§ **WORK TASK**: Every line of the material needs an exact copy, apart from the images.
MATERIAL PROVIDED START
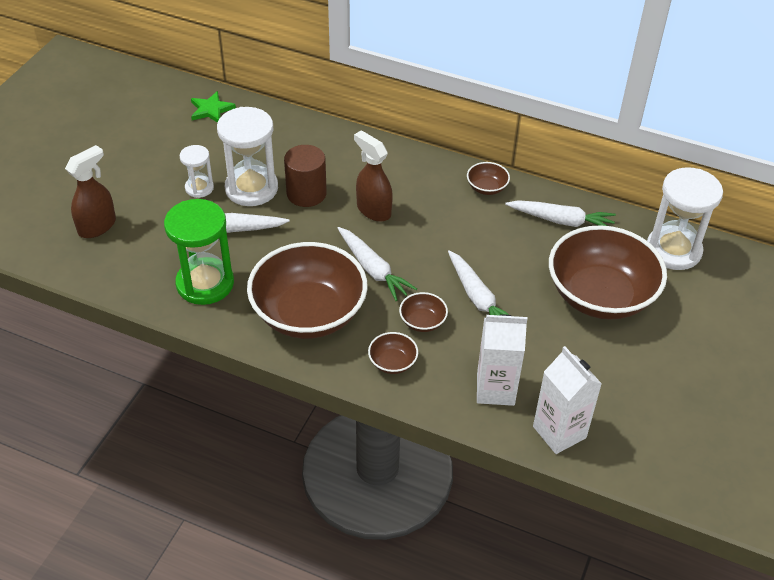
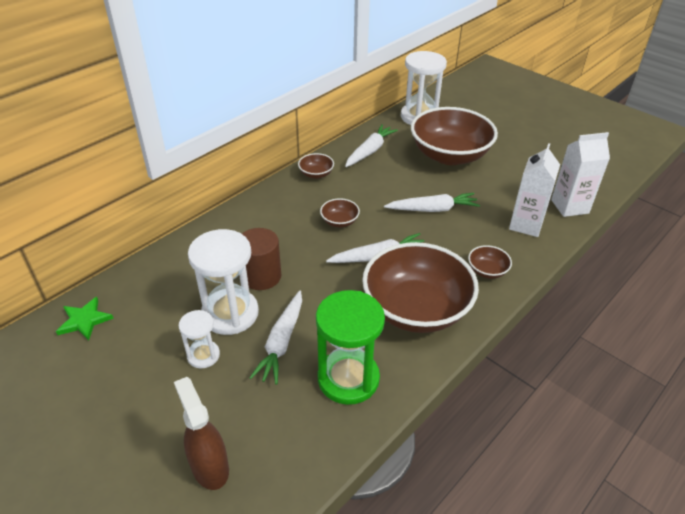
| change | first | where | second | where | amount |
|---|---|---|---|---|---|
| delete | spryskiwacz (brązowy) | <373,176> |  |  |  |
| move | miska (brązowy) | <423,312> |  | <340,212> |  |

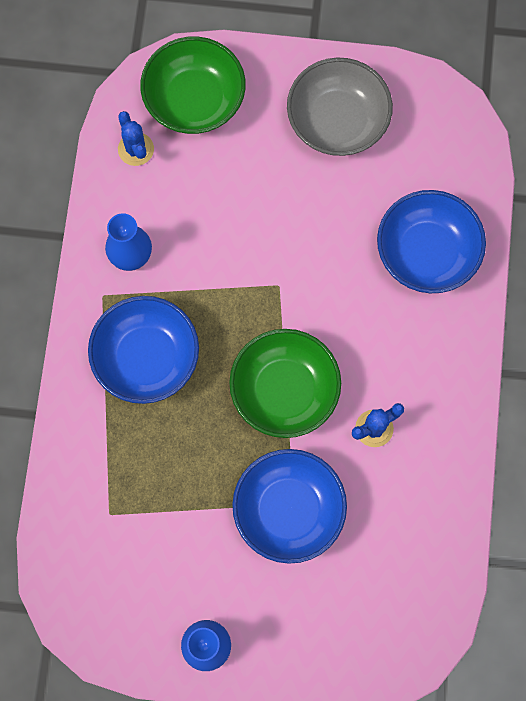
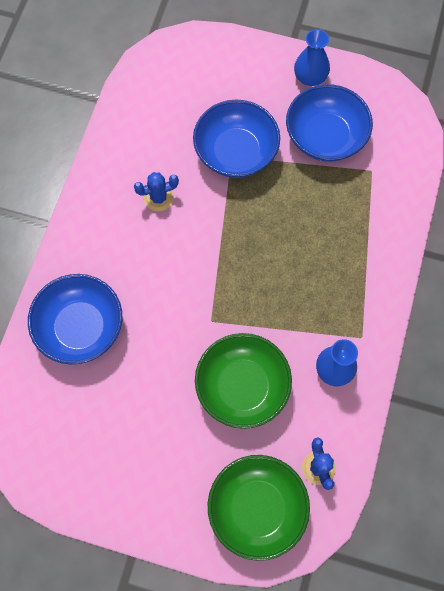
| change | first | where | second | where | amount |
|---|---|---|---|---|---|
| delete | miska (szary) | <340,107> |  |  |  |
| move | miska (niebieski) | <143,350> |  | <329,123> |  |
| move | miska (zielony) | <285,383> |  | <243,381> |  |

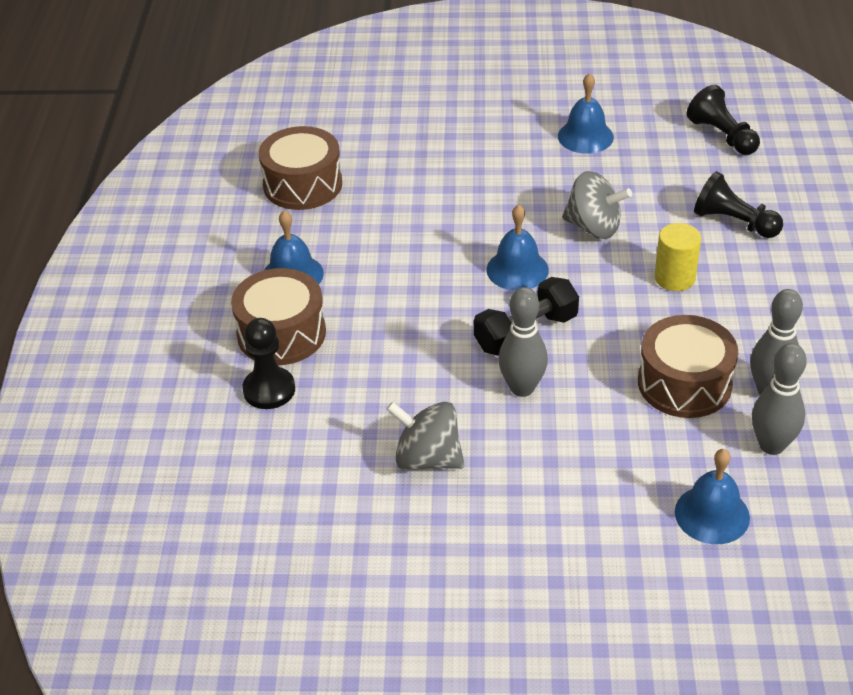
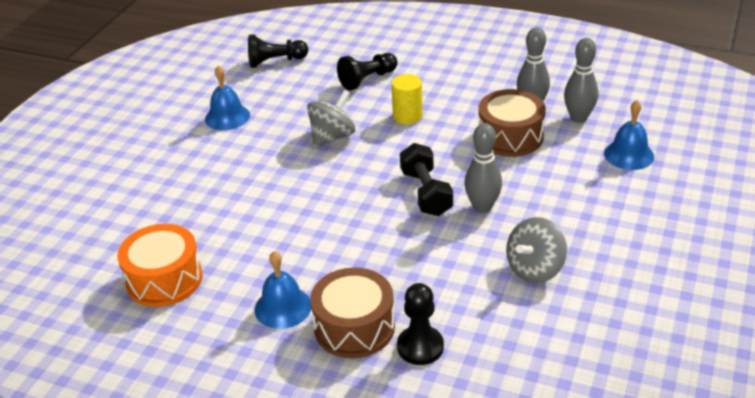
| change | first | where | second | where | amount |
|---|---|---|---|---|---|
| recolor | bęben (brązowy) | <300,168> | bęben (pomarańczowy) | <159,265> |  |
| delete | dzwonek (niebieski) | <517,248> |  |  |  |

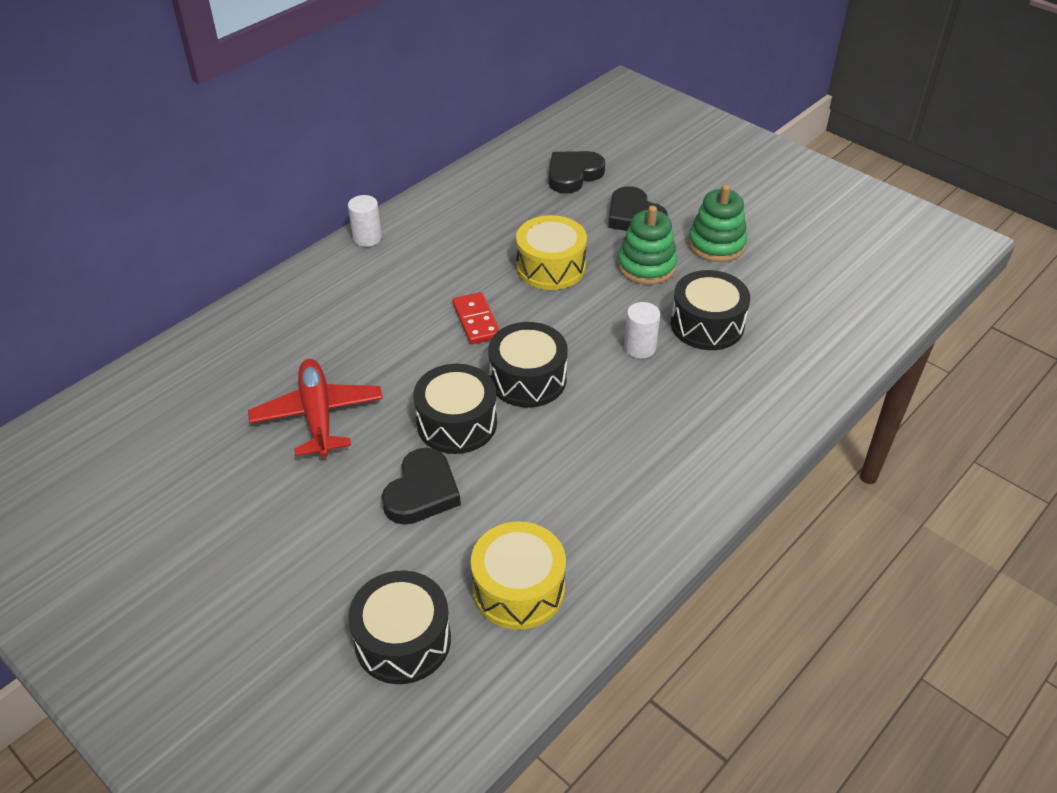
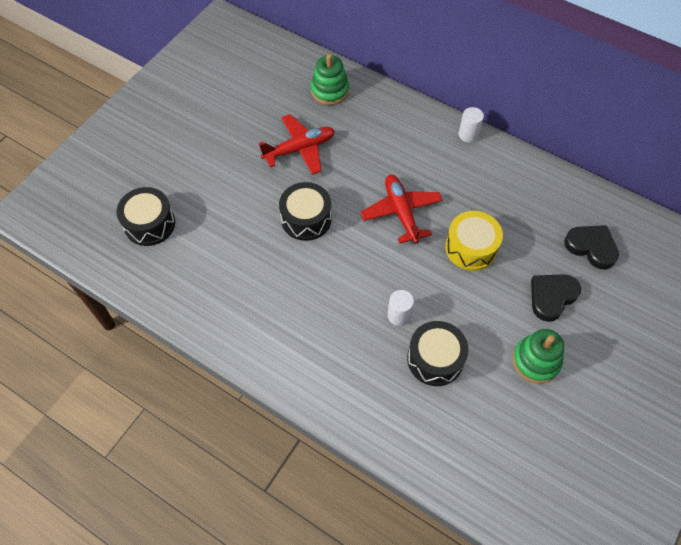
| change | first | where | second | where | amount |
|---|---|---|---|---|---|
| move | zabawka nakładanka (zielony) | <647,245> |  | <330,79> |  |
| replace | kostka domina (czerwony) | <476,318> | samolot (czerwony) | <401,209> |  |
| delete | bęben (czarny) | <528,365> |  |  |  |
| delete | serce (czarny) | <421,486> |  |  |  |
| delete | bęben (żółty) | <518,575> |  |  |  |

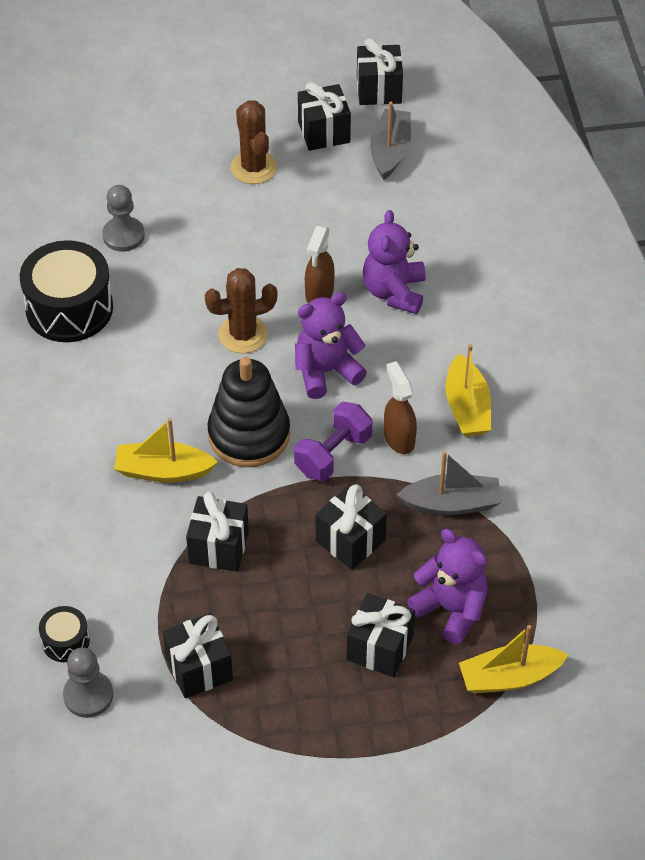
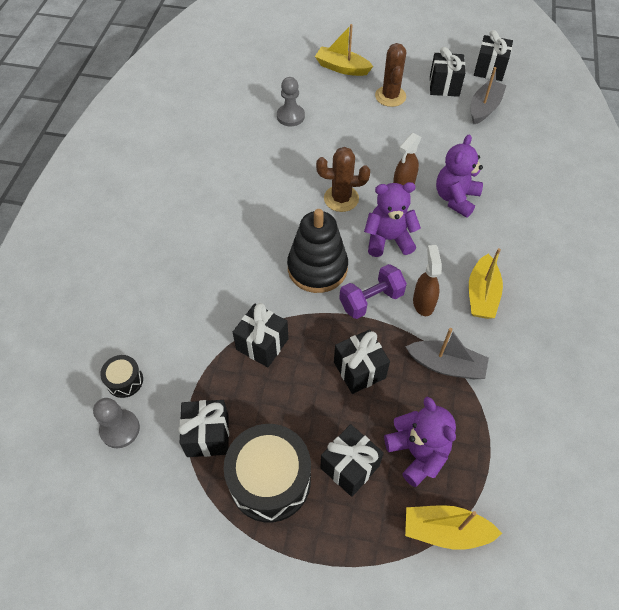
| change | first | where | second | where | amount |
|---|---|---|---|---|---|
| move | bęben (czarny) | <66,291> |  | <267,473> |  |
| move | łódka (żółty) | <166,450> |  | <344,50> |  |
MATERIAL PROVIDED END
§ **OUTPUT**:
| change | first | where | second | where | amount |
|---|---|---|---|---|---|
| delete | spryskiwacz (brązowy) | <373,176> |  |  |  |
| move | miska (brązowy) | <423,312> |  | <340,212> |  |

| change | first | where | second | where | amount |
|---|---|---|---|---|---|
| delete | miska (szary) | <340,107> |  |  |  |
| move | miska (niebieski) | <143,350> |  | <329,123> |  |
| move | miska (zielony) | <285,383> |  | <243,381> |  |

| change | first | where | second | where | amount |
|---|---|---|---|---|---|
| recolor | bęben (brązowy) | <300,168> | bęben (pomarańczowy) | <159,265> |  |
| delete | dzwonek (niebieski) | <517,248> |  |  |  |

| change | first | where | second | where | amount |
|---|---|---|---|---|---|
| move | zabawka nakładanka (zielony) | <647,245> |  | <330,79> |  |
| replace | kostka domina (czerwony) | <476,318> | samolot (czerwony) | <401,209> |  |
| delete | bęben (czarny) | <528,365> |  |  |  |
| delete | serce (czarny) | <421,486> |  |  |  |
| delete | bęben (żółty) | <518,575> |  |  |  |

| change | first | where | second | where | amount |
|---|---|---|---|---|---|
| move | bęben (czarny) | <66,291> |  | <267,473> |  |
| move | łódka (żółty) | <166,450> |  | <344,50> |  |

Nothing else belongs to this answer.